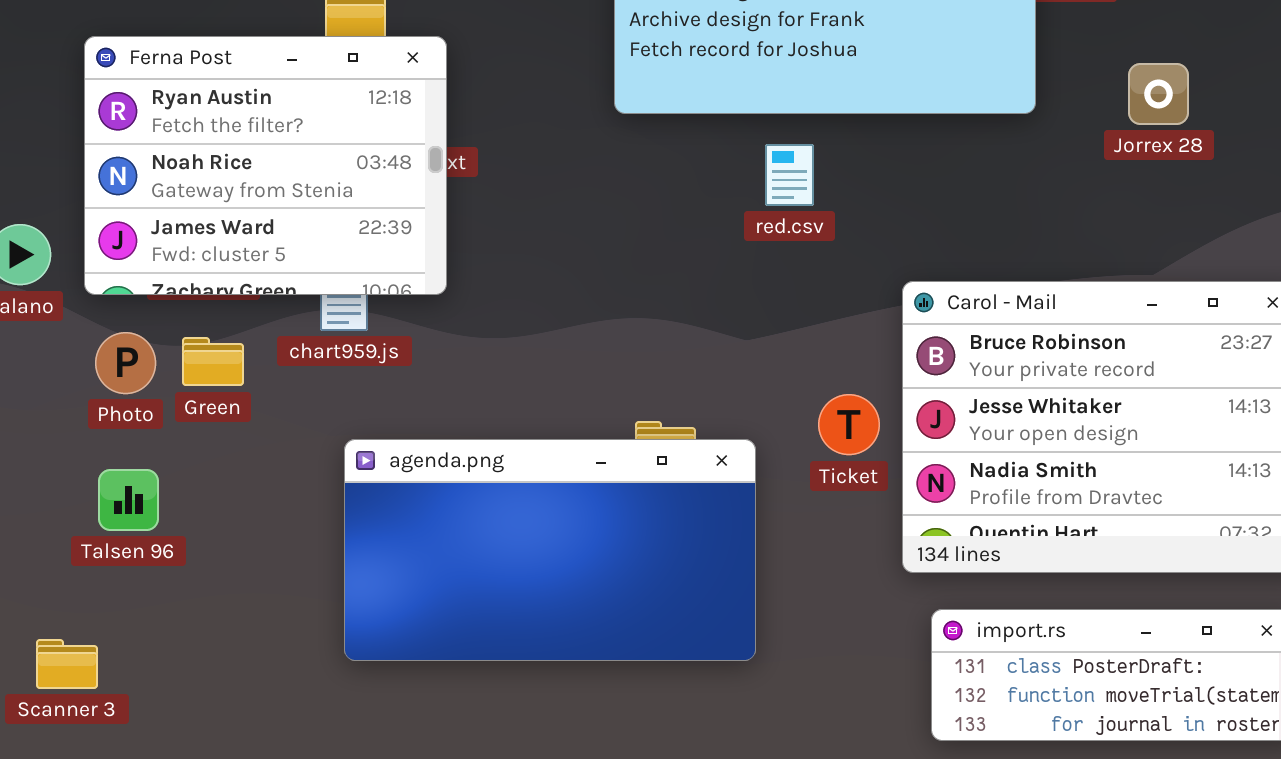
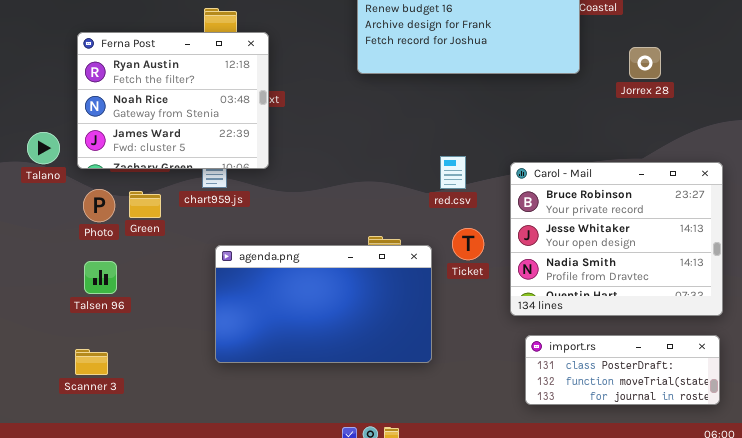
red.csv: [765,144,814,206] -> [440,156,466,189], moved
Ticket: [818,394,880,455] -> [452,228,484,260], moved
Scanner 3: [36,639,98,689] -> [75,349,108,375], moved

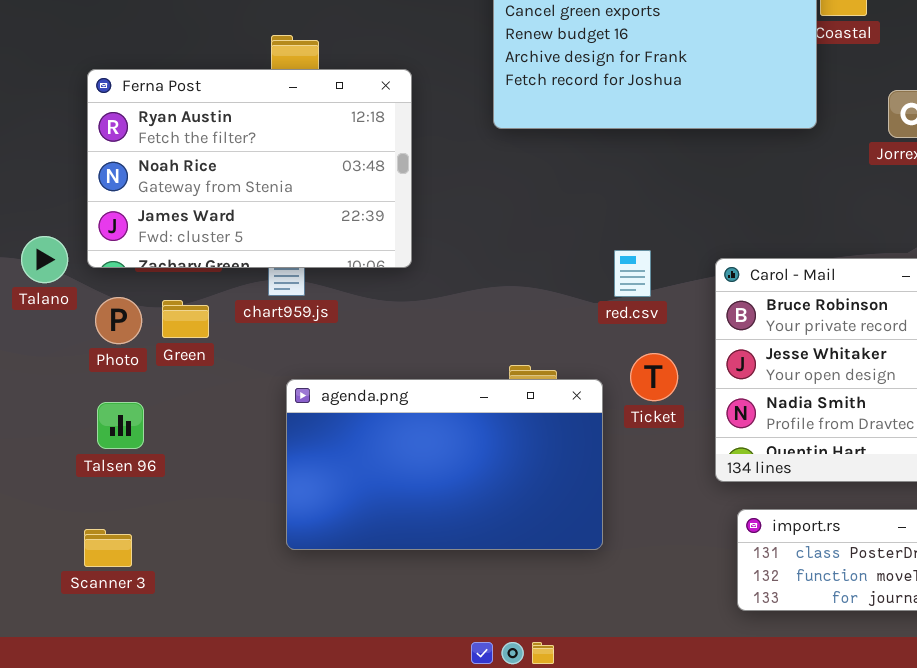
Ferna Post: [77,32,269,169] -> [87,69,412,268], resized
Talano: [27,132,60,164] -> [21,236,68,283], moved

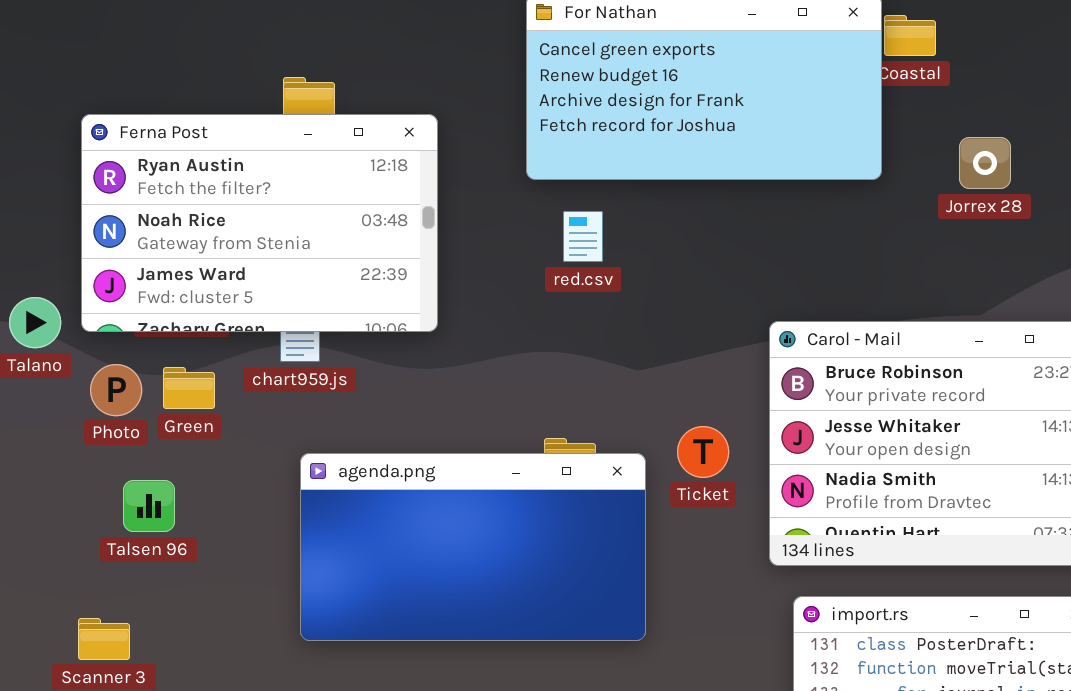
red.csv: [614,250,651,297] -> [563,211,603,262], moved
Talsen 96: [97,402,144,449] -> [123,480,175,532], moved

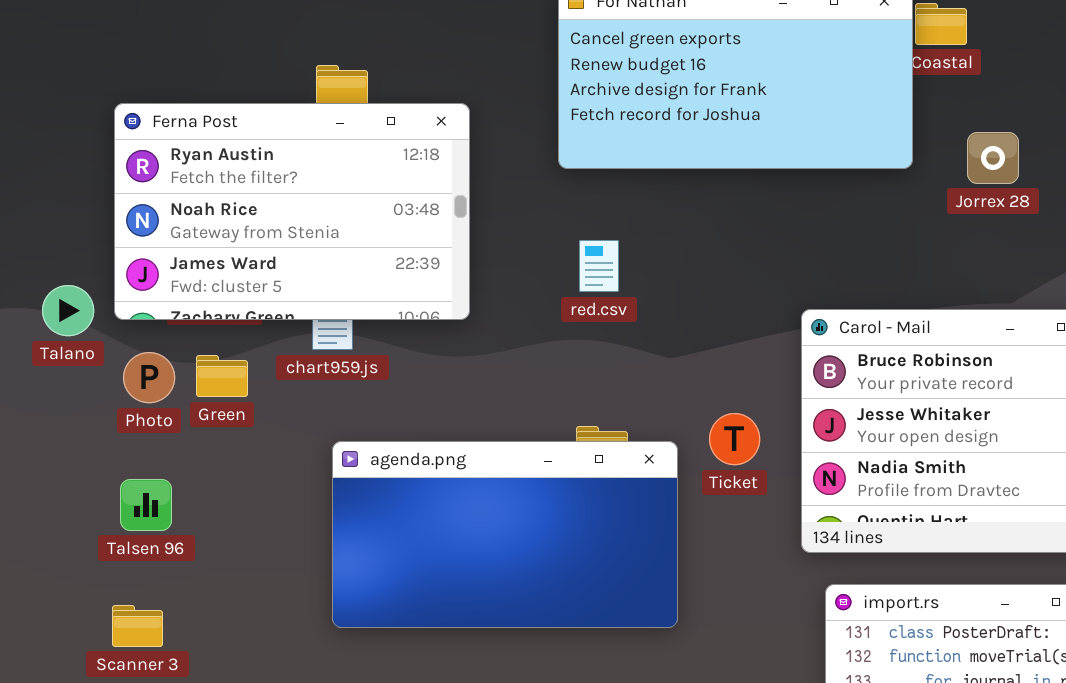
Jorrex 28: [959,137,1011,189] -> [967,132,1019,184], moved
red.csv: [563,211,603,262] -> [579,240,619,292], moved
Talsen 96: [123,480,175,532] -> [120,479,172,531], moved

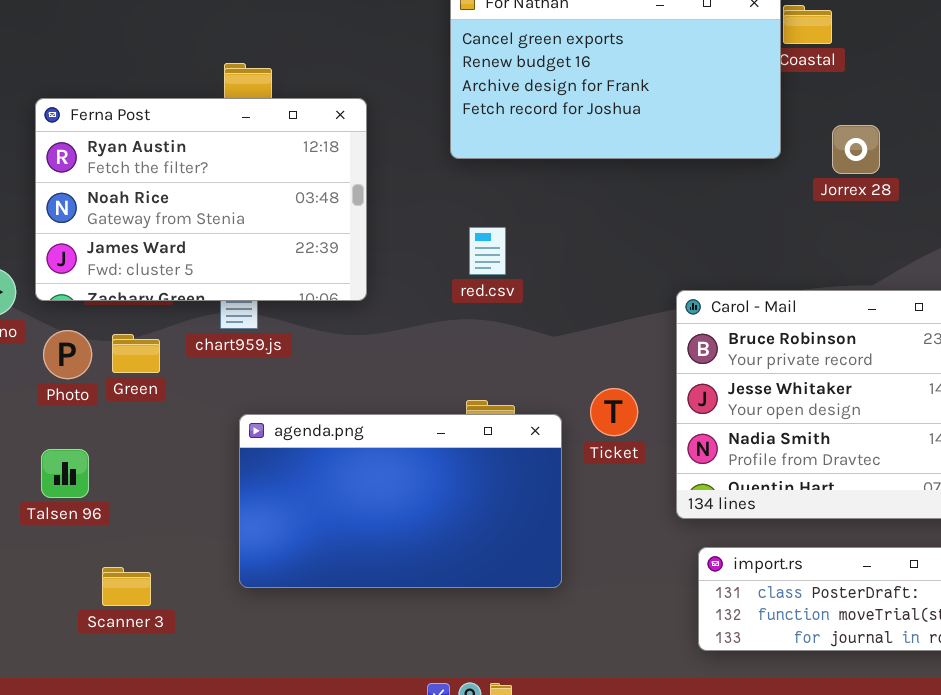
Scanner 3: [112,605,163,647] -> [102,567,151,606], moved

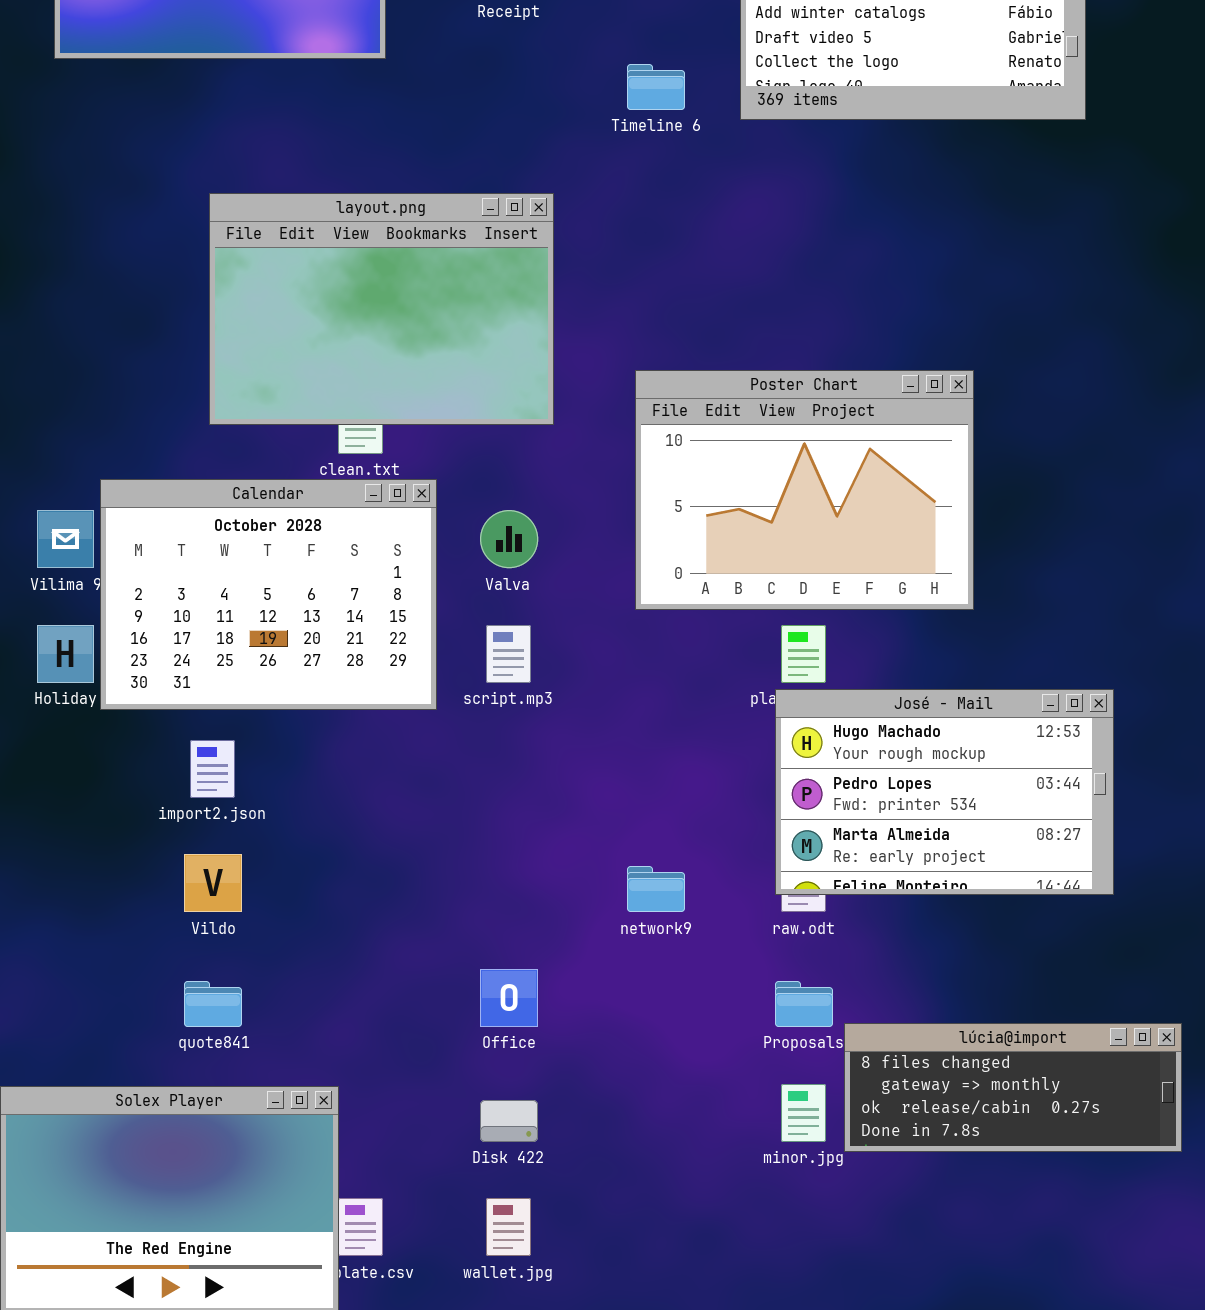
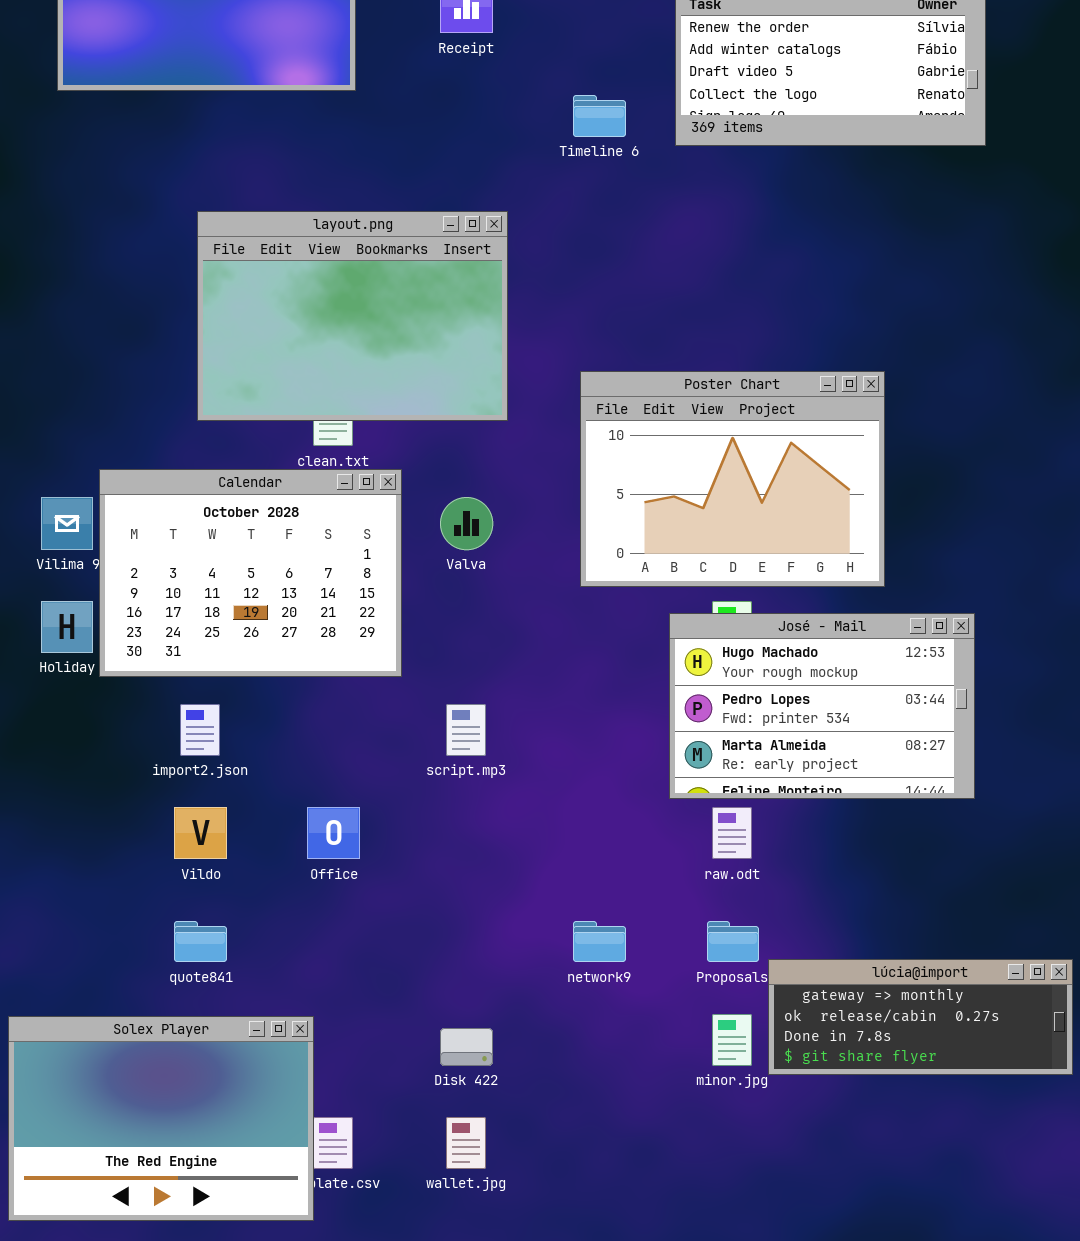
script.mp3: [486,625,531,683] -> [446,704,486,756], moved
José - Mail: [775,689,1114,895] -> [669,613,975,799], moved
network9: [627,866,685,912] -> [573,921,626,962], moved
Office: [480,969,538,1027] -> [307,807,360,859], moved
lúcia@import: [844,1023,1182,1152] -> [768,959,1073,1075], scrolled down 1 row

★ ★ ★ ★ ★

◆ Brief ◆
Select the lines from the entries that include the word "Scanner".

◆ Expected output ◆
Scanner 3: [36,639,98,689] -> [75,349,108,375], moved
Scanner 3: [112,605,163,647] -> [102,567,151,606], moved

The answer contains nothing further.